[DATA IN THIS EXERCISE — start]

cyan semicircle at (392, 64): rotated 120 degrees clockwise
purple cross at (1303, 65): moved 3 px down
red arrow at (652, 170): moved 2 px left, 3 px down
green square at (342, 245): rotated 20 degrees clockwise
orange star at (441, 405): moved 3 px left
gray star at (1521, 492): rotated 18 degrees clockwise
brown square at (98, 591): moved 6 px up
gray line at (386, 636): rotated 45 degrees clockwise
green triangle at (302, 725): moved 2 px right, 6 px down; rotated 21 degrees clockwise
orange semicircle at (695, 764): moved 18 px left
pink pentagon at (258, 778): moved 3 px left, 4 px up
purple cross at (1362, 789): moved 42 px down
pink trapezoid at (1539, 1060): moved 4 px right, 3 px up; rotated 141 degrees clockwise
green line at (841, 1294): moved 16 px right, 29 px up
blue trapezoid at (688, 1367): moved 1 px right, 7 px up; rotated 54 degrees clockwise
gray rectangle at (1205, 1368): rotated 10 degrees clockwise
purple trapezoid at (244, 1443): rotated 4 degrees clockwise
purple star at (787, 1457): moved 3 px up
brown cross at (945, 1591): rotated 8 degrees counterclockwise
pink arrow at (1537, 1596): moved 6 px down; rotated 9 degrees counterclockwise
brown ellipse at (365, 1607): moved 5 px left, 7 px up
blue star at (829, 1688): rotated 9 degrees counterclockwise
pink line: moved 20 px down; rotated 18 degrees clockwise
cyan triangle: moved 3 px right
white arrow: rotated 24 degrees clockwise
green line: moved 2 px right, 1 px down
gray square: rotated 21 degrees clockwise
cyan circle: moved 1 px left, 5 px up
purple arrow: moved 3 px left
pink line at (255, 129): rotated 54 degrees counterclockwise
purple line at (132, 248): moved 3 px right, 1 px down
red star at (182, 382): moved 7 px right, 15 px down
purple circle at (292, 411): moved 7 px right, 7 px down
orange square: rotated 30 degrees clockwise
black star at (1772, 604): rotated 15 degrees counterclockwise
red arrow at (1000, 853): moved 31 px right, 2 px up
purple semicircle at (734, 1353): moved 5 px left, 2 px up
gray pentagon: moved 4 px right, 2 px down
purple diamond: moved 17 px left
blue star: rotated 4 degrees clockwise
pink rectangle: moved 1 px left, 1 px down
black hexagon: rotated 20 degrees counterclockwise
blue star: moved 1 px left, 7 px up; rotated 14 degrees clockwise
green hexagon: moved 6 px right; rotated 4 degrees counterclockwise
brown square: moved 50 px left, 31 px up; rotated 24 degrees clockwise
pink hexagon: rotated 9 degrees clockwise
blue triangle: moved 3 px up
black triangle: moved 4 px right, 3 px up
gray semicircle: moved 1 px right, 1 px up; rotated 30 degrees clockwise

[DATA IN THIS EXERCISE — finish]

▶ YOUR INSTRUCTIONS:
Write out again, unchanged, every line from the line containing "purple semicircle at" to the final line of the material above.

▶ SOLVED EXERCISE:
purple semicircle at (734, 1353): moved 5 px left, 2 px up
gray pentagon: moved 4 px right, 2 px down
purple diamond: moved 17 px left
blue star: rotated 4 degrees clockwise
pink rectangle: moved 1 px left, 1 px down
black hexagon: rotated 20 degrees counterclockwise
blue star: moved 1 px left, 7 px up; rotated 14 degrees clockwise
green hexagon: moved 6 px right; rotated 4 degrees counterclockwise
brown square: moved 50 px left, 31 px up; rotated 24 degrees clockwise
pink hexagon: rotated 9 degrees clockwise
blue triangle: moved 3 px up
black triangle: moved 4 px right, 3 px up
gray semicircle: moved 1 px right, 1 px up; rotated 30 degrees clockwise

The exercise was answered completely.